Description of the task –
Comb the records below for the string "brown" and copy each line where it turns up.

........

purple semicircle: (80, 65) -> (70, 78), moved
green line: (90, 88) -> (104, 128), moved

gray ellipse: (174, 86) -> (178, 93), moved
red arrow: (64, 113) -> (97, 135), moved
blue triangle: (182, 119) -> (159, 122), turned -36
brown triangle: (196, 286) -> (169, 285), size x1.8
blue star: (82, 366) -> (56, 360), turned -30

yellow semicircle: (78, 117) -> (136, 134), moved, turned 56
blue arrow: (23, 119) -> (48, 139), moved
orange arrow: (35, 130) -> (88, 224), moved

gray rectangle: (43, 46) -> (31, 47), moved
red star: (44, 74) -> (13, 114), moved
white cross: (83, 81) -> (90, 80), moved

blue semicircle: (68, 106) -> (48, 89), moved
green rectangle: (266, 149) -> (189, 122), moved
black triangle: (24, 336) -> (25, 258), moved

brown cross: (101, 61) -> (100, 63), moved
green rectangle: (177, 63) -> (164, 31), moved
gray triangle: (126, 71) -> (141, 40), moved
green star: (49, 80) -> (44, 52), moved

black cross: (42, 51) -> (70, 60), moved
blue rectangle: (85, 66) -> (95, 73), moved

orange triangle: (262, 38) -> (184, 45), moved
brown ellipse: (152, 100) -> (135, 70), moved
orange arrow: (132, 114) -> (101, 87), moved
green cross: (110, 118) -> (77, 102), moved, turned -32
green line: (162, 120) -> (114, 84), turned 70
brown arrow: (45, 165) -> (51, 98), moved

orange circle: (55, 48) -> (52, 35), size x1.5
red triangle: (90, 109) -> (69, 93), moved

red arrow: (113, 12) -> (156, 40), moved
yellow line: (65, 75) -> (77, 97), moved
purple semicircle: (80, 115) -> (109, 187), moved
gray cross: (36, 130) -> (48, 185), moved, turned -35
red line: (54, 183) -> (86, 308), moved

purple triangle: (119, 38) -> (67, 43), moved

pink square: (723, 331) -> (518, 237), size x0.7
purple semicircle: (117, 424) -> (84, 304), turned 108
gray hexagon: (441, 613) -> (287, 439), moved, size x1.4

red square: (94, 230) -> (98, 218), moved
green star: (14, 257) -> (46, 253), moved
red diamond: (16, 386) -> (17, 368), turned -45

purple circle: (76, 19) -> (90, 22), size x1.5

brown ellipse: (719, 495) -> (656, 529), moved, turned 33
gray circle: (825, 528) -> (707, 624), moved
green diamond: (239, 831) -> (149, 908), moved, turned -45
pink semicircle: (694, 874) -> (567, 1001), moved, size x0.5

........

Written response –
brown triangle: (196, 286) -> (169, 285), size x1.8
brown cross: (101, 61) -> (100, 63), moved
brown ellipse: (152, 100) -> (135, 70), moved
brown arrow: (45, 165) -> (51, 98), moved
brown ellipse: (719, 495) -> (656, 529), moved, turned 33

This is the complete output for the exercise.